Extracted records:
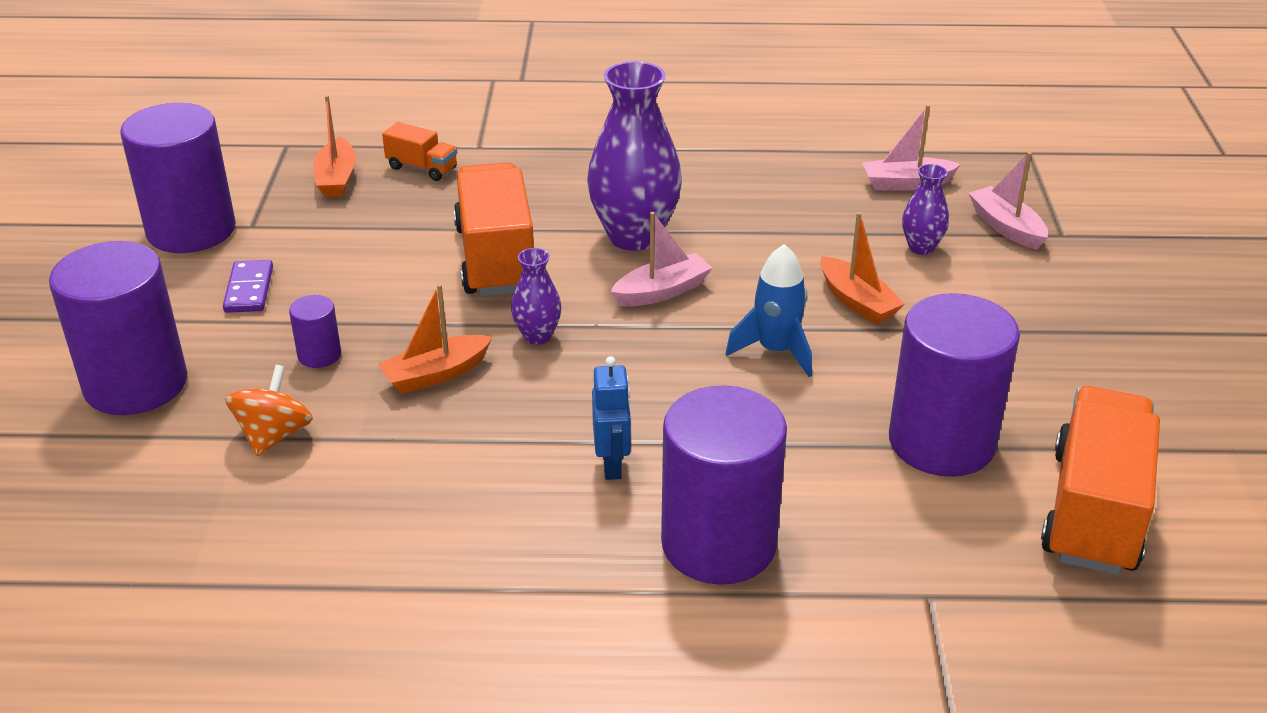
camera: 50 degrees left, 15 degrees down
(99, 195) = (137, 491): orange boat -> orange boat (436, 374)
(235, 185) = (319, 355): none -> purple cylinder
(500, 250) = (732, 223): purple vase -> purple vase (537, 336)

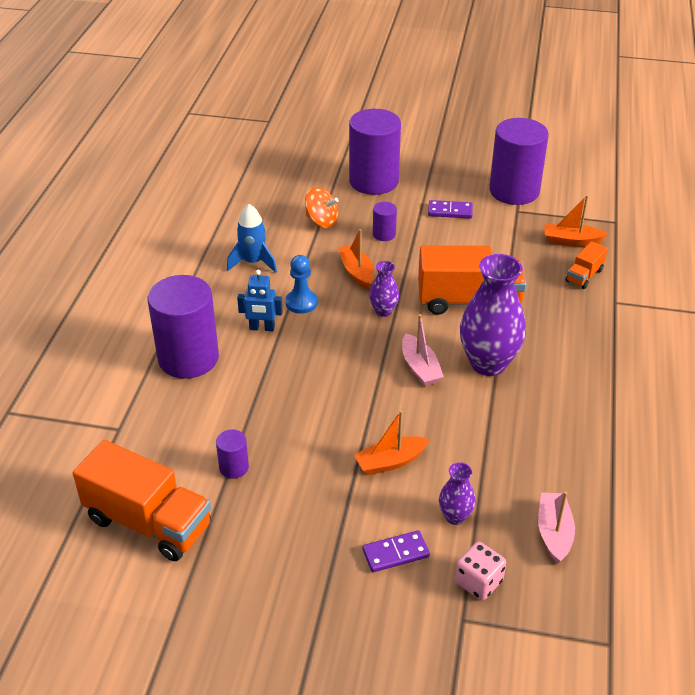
camera: 100 degrees right, 5 degrees up
(532, 427) = (301, 303): none -> blue pawn
(775, 351) = (344, 410): blue rocket -> blue rocket (253, 262)
(941, 442) = (234, 467): purple cylinder -> purple cylinder, size x0.44
(1003, 285) = (395, 553): none -> purple domino
(1006, 227) = (478, 582): pink boat -> pink dice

**Task statement**
Without changing a word, retype the data above and omit its pictures.

**Exercise result**
camera: 50 degrees left, 15 degrees down
(99, 195) = (137, 491): orange boat -> orange boat (436, 374)
(235, 185) = (319, 355): none -> purple cylinder
(500, 250) = (732, 223): purple vase -> purple vase (537, 336)

camera: 100 degrees right, 5 degrees up
(532, 427) = (301, 303): none -> blue pawn
(775, 351) = (344, 410): blue rocket -> blue rocket (253, 262)
(941, 442) = (234, 467): purple cylinder -> purple cylinder, size x0.44
(1003, 285) = (395, 553): none -> purple domino
(1006, 227) = (478, 582): pink boat -> pink dice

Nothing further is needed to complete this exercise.